**Input data**
((

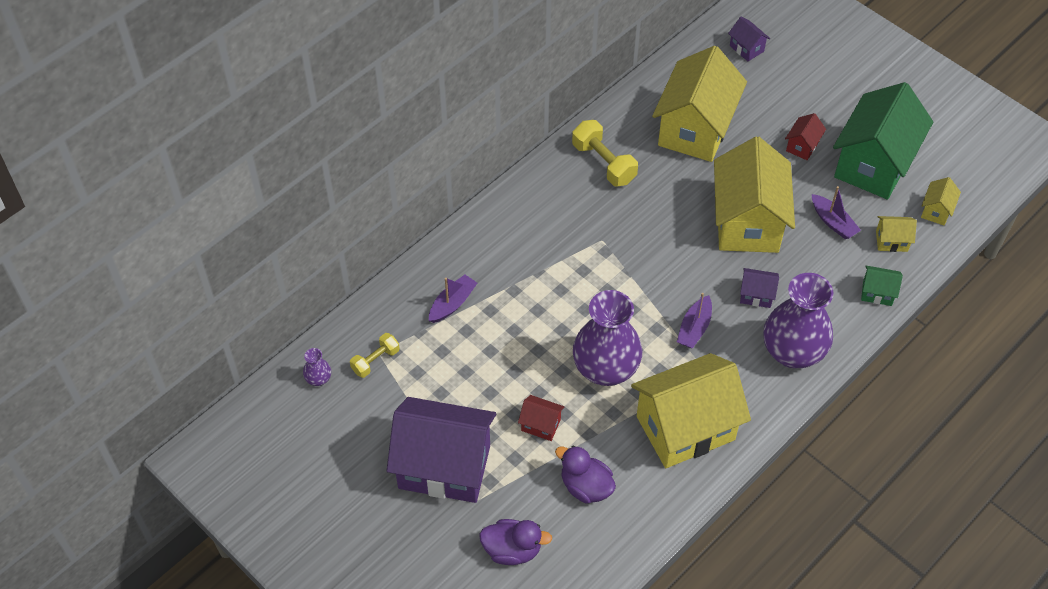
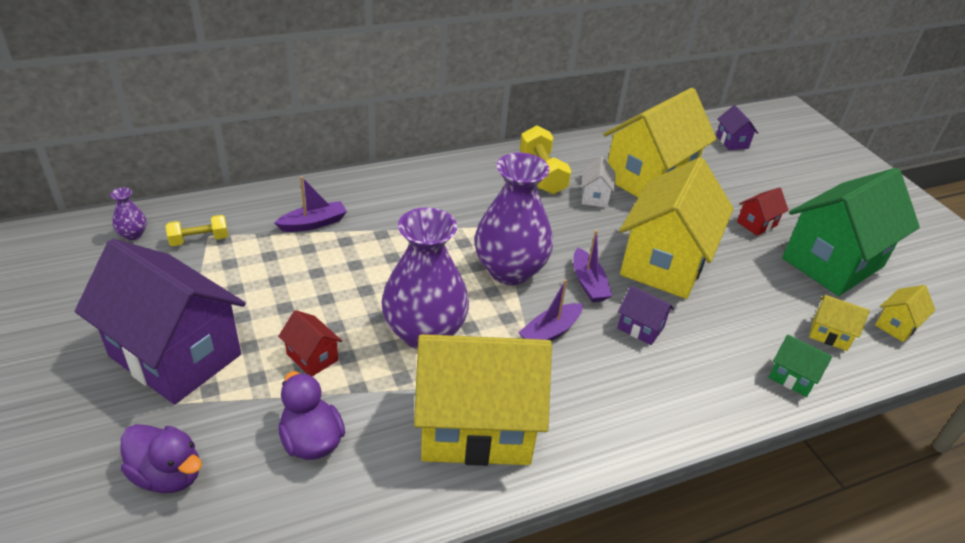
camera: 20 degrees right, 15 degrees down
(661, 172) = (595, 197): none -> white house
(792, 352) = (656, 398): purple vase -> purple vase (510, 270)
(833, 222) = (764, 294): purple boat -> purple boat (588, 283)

))

**Task details**
Leaving the pictures out, output the material exactly as it appears.

**Result of the task**
camera: 20 degrees right, 15 degrees down
(661, 172) = (595, 197): none -> white house
(792, 352) = (656, 398): purple vase -> purple vase (510, 270)
(833, 222) = (764, 294): purple boat -> purple boat (588, 283)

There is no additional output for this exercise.